● **TASK INSTRUCTIONS**
Each record below is to be output unchanged, and any picture is to be dropped.

● **DATASET RECORDS**
○ ○ ○

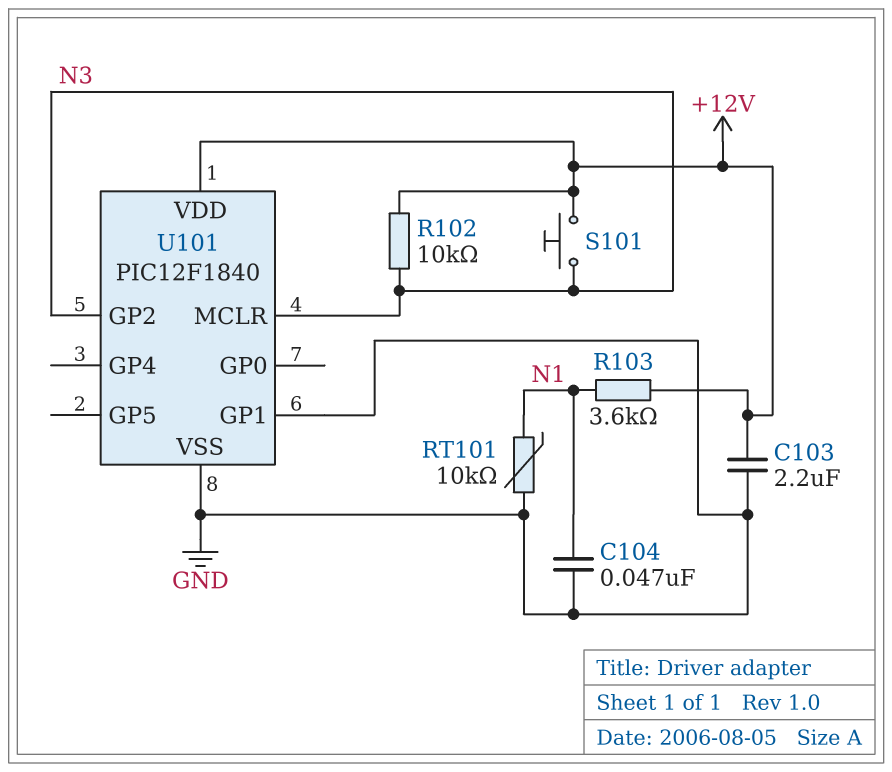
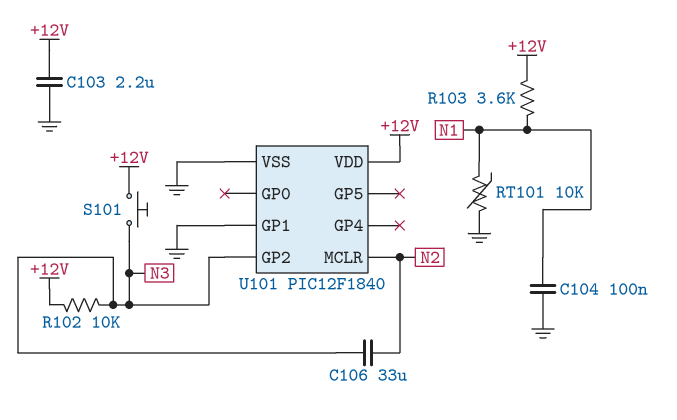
C104: 47nF (GND, N1) -> 100nF (GND, N1)
C106: none -> 33uF (N2, N3)
U101 pin MCLR: N3 -> N2

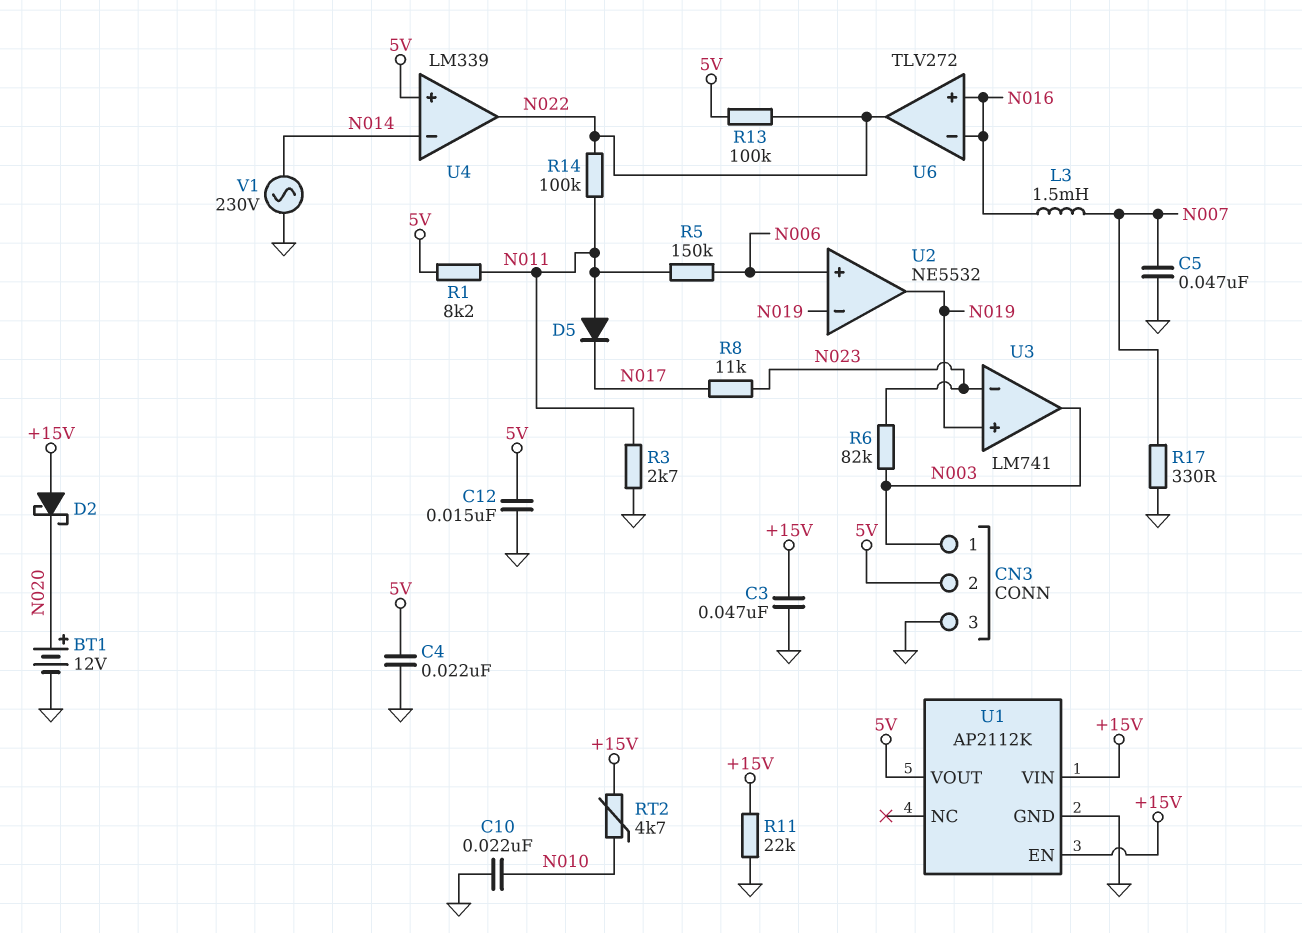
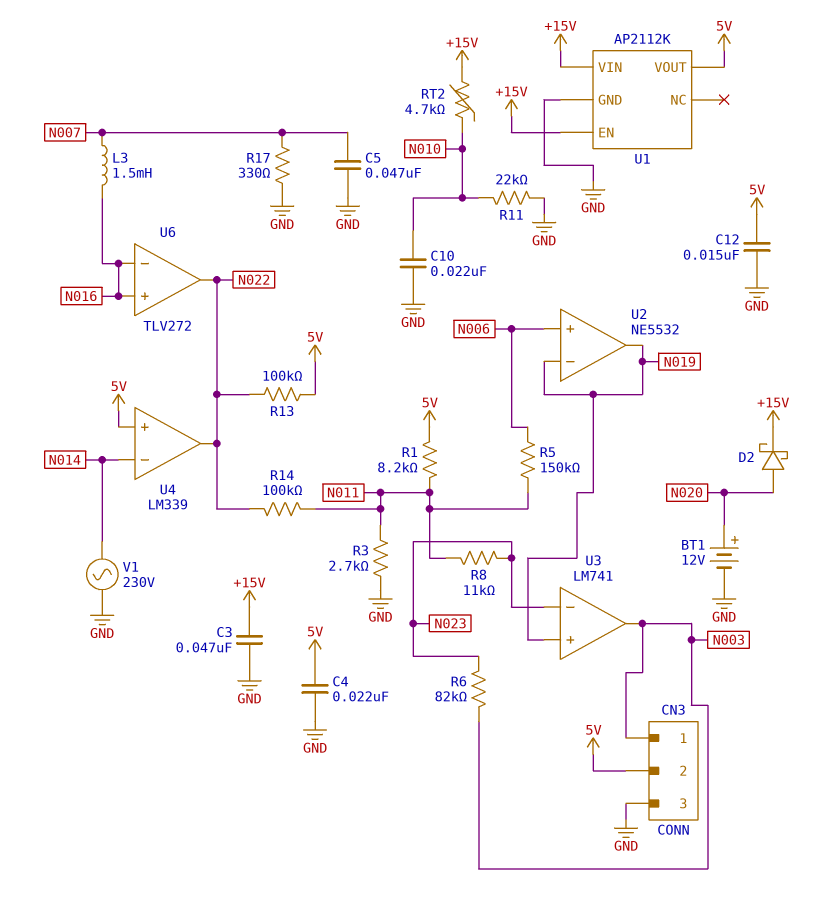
D2: schottky (A +15V, K N020) -> schottky (A N020, K +15V)
D5: diode (A N011, K N017) -> none
R8: 11k (N017, N023) -> 11k (N011, N023)
R11: 22k (+15V, GND) -> 22k (GND, N010)

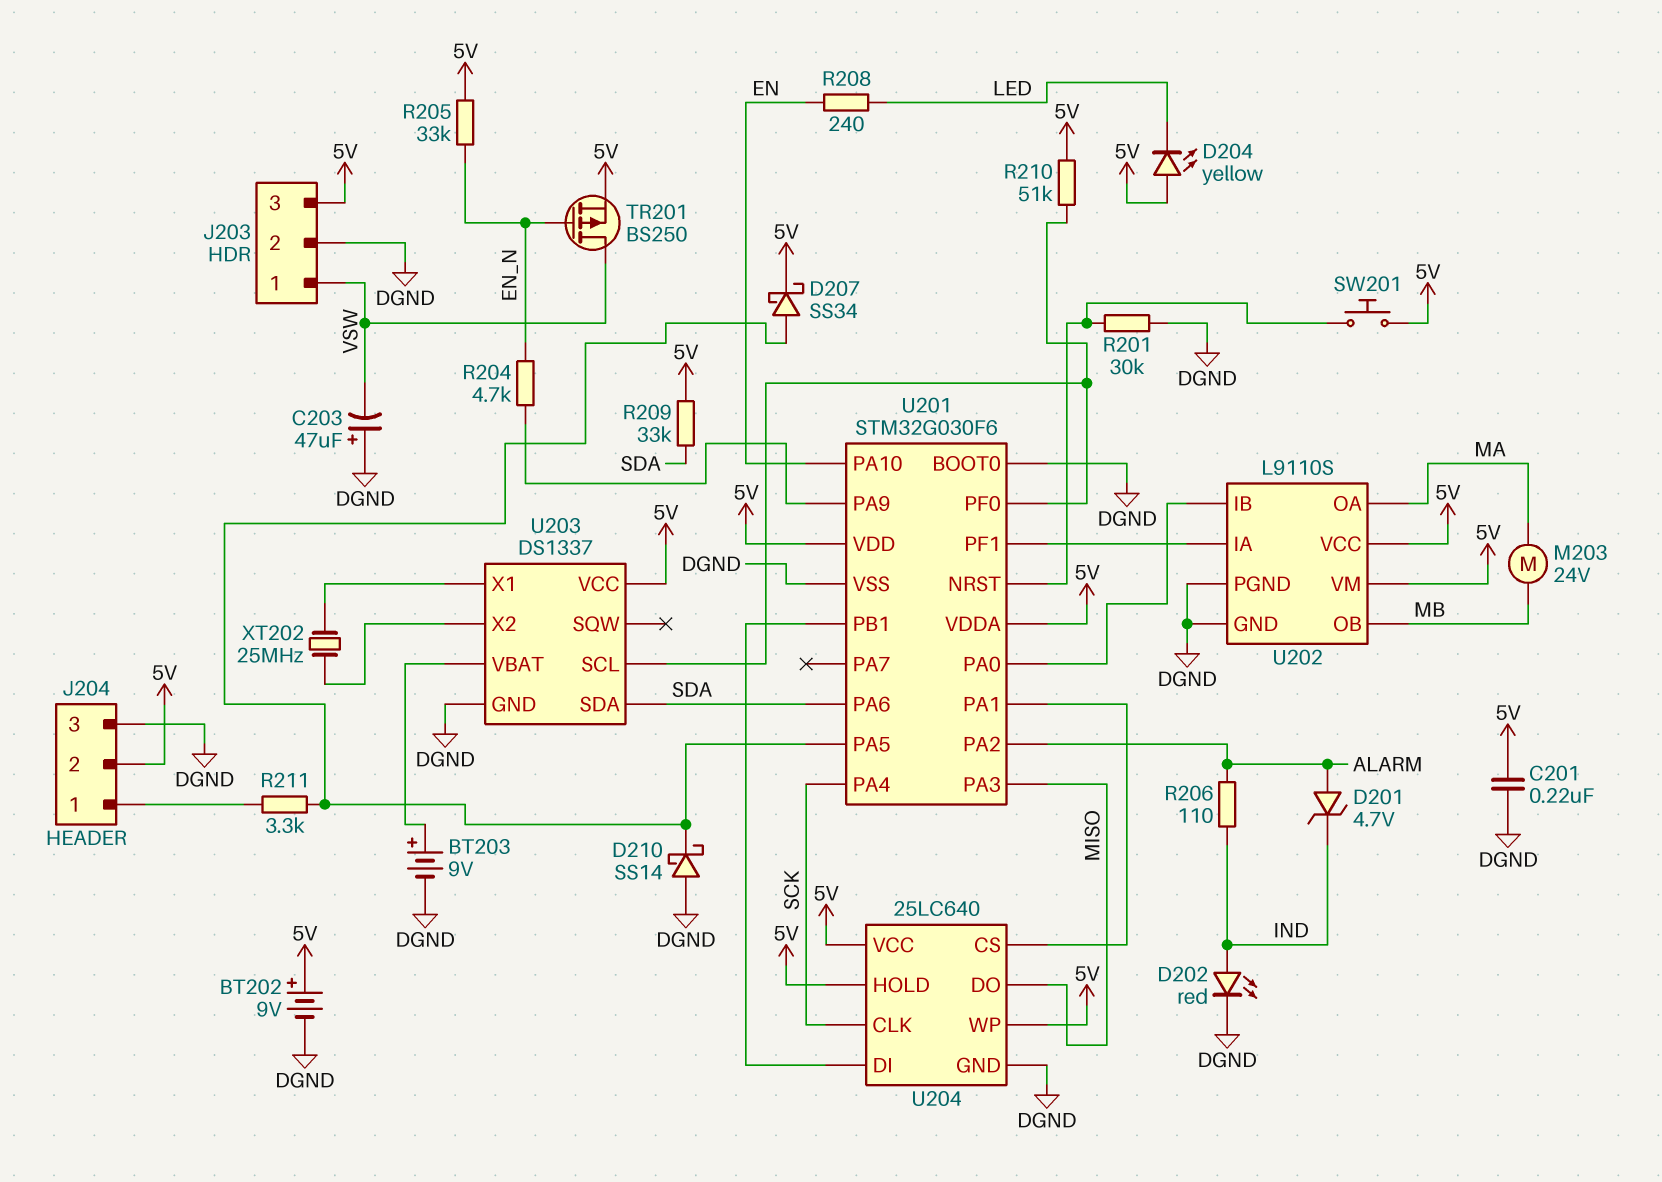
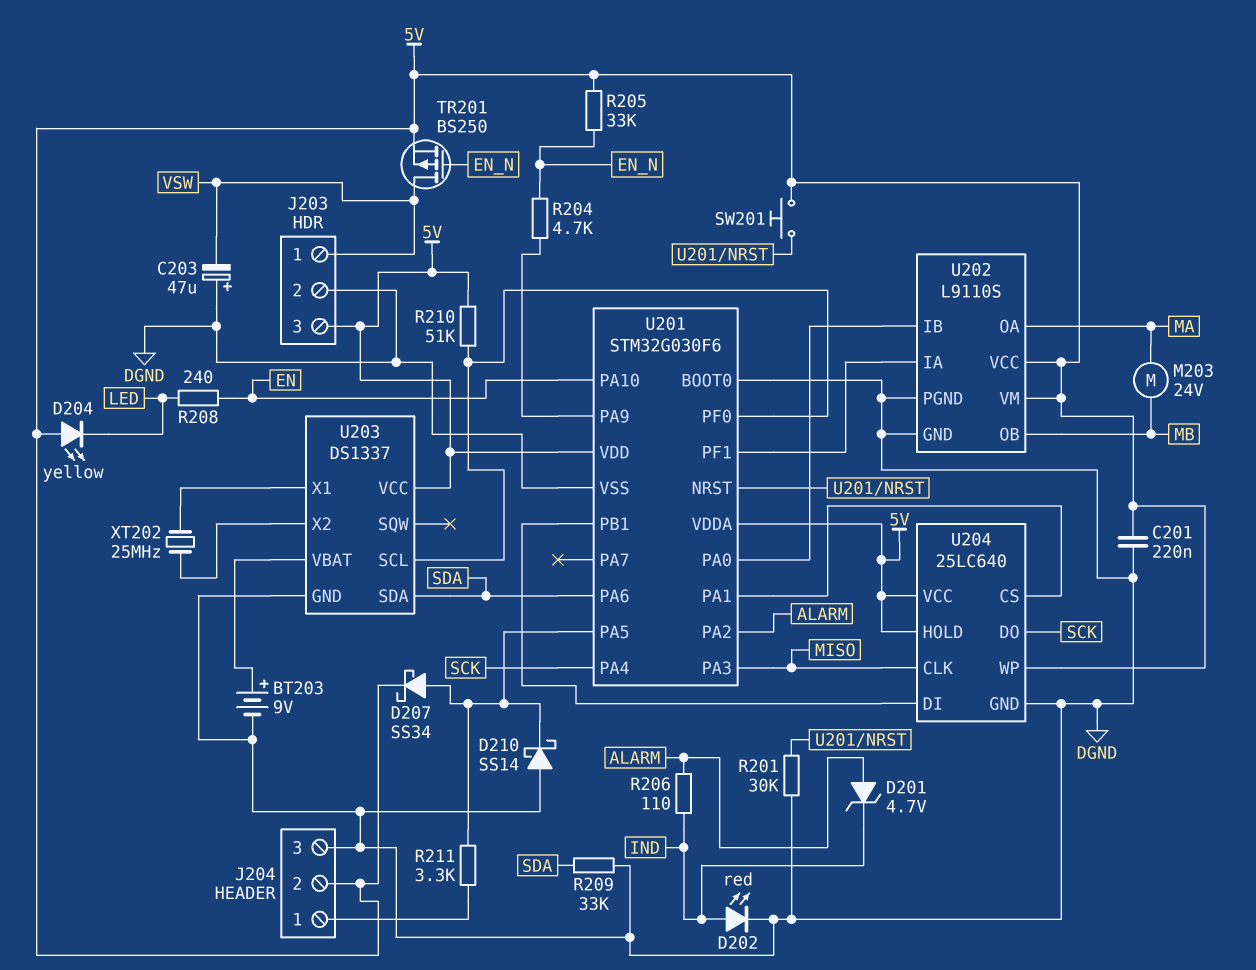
BT202: 9V (plus 5V, minus DGND) -> none
R209: 33k (5V, SDA) -> 33k (DGND, SDA)
U204 pin CLK: SCK -> MISO
U204 pin DO: MISO -> SCK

○ ○ ○

● **PROBLEM SOLUTION**
C104: 47nF (GND, N1) -> 100nF (GND, N1)
C106: none -> 33uF (N2, N3)
U101 pin MCLR: N3 -> N2

D2: schottky (A +15V, K N020) -> schottky (A N020, K +15V)
D5: diode (A N011, K N017) -> none
R8: 11k (N017, N023) -> 11k (N011, N023)
R11: 22k (+15V, GND) -> 22k (GND, N010)

BT202: 9V (plus 5V, minus DGND) -> none
R209: 33k (5V, SDA) -> 33k (DGND, SDA)
U204 pin CLK: SCK -> MISO
U204 pin DO: MISO -> SCK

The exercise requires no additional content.